• _Task_: Write out again, exactly as they appear, the lines from the start of the data below through the line with "244 153 324]"; no pictures.

• _Records for this task_:
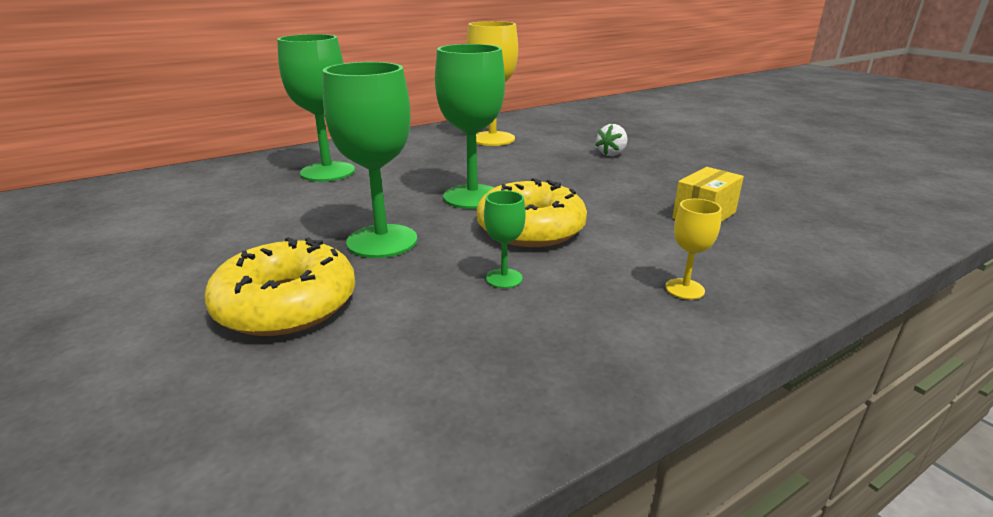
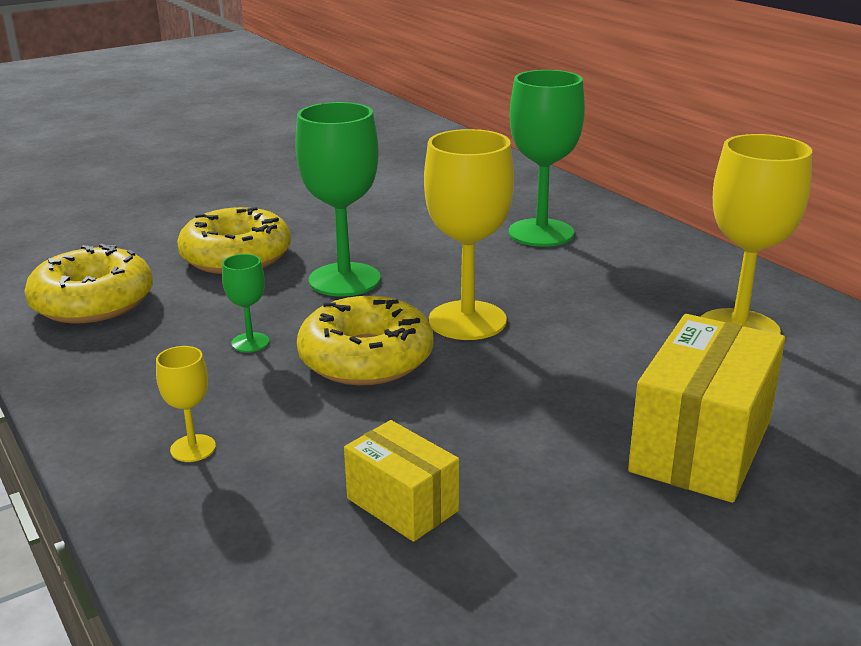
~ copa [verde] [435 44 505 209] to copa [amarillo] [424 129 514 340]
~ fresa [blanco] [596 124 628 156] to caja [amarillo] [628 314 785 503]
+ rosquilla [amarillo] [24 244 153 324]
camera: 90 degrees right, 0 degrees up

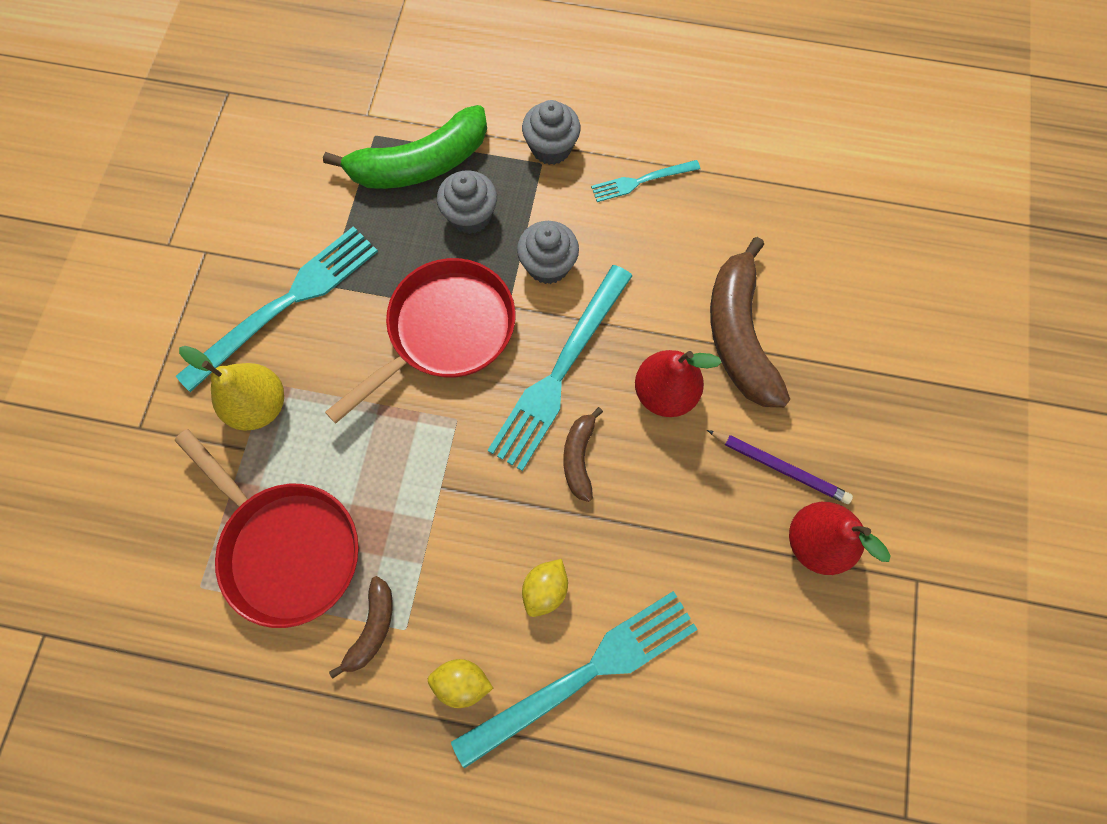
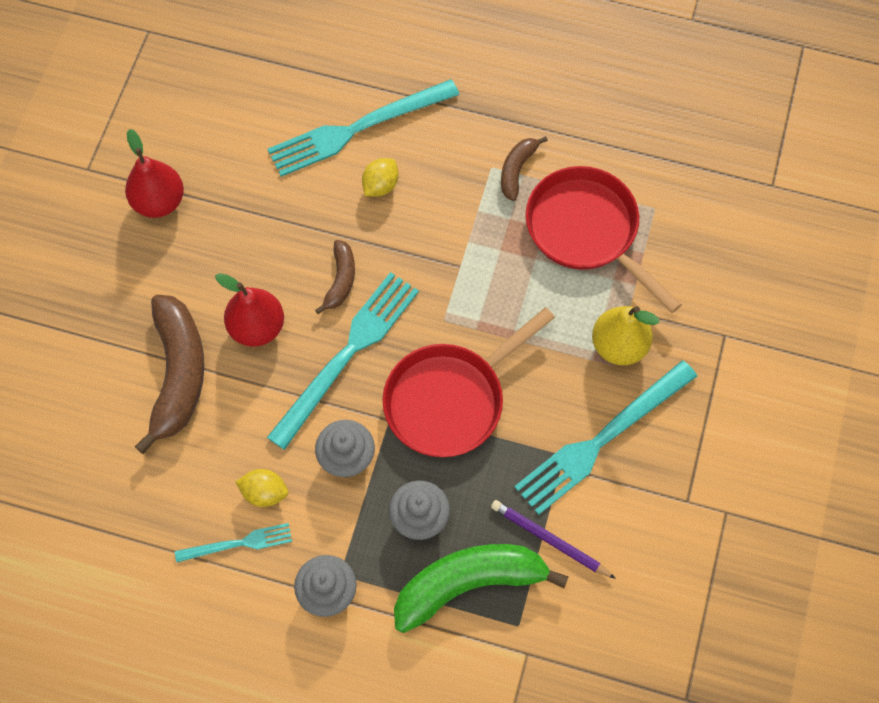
~ limón [amarillo] [428 659 493 708] to [235 469 288 507]
~ lápiz [morado] [707 430 853 504] to [491 500 616 579]
camera: 175 degrees left, 5 degrees down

• _Task result_:
~ copa [verde] [435 44 505 209] to copa [amarillo] [424 129 514 340]
~ fresa [blanco] [596 124 628 156] to caja [amarillo] [628 314 785 503]
+ rosquilla [amarillo] [24 244 153 324]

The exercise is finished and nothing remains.